▶ [EXERCISE DIRECTIONS]: Output the lines from the one holding "- insert: brown sailboat" to the end of the entries that follow, exactly and only those, minus any pictures.

____________

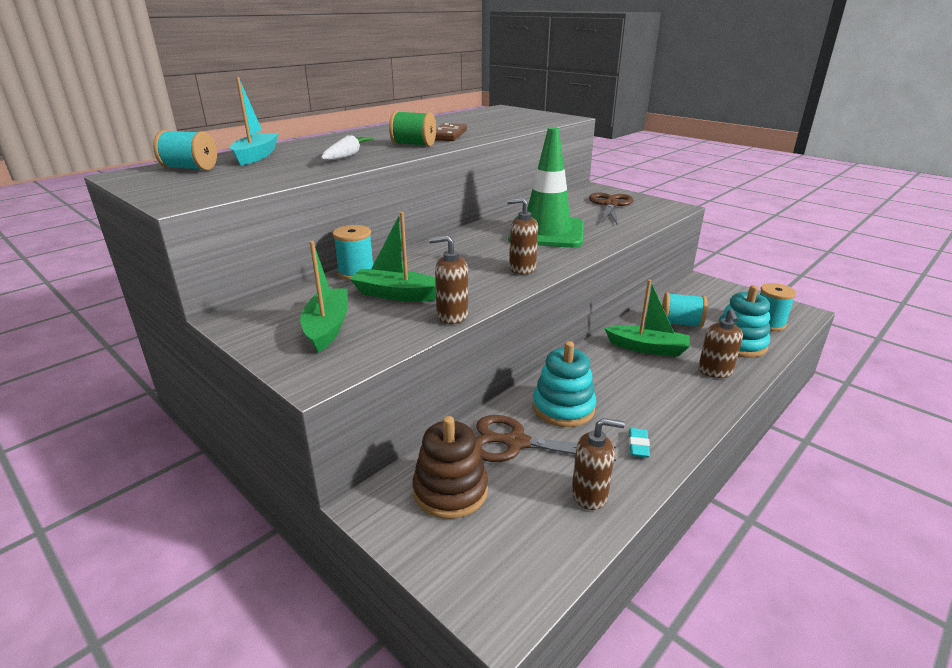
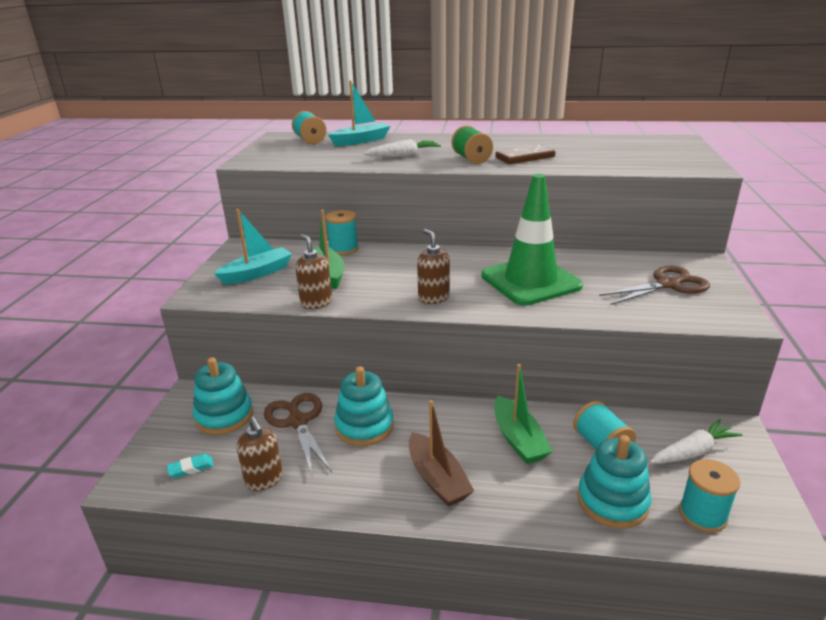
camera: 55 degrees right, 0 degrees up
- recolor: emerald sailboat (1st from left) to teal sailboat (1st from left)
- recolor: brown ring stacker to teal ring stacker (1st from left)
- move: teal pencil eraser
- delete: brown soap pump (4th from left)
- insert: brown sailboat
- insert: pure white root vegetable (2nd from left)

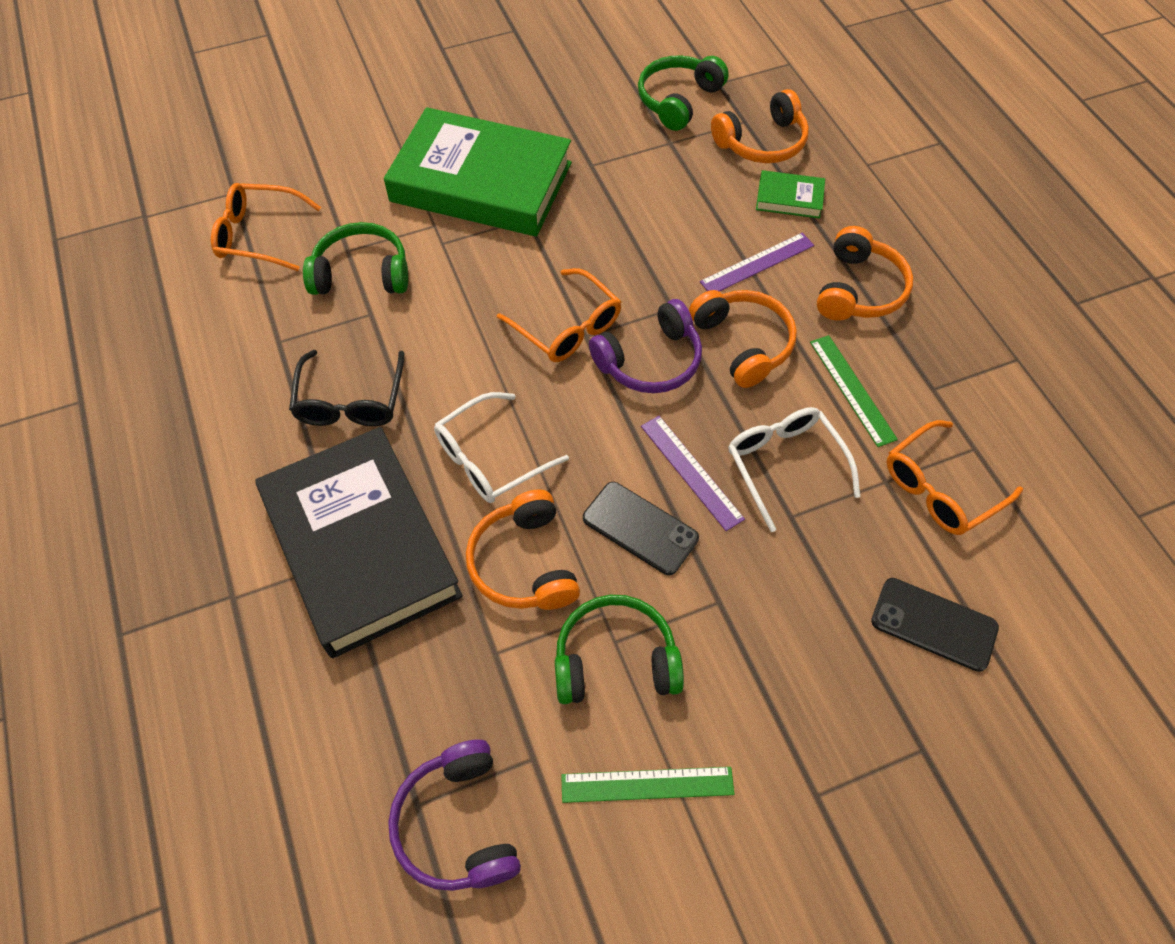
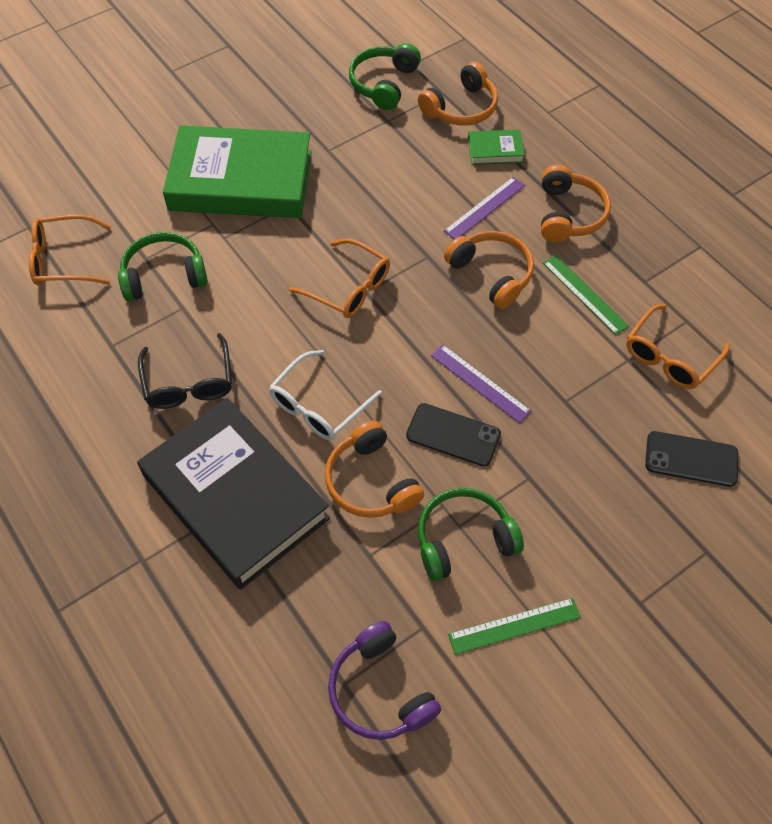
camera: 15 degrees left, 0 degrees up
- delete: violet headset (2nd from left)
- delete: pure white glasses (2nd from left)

____________

▶ [RESULT]:
- insert: brown sailboat
- insert: pure white root vegetable (2nd from left)

camera: 15 degrees left, 0 degrees up
- delete: violet headset (2nd from left)
- delete: pure white glasses (2nd from left)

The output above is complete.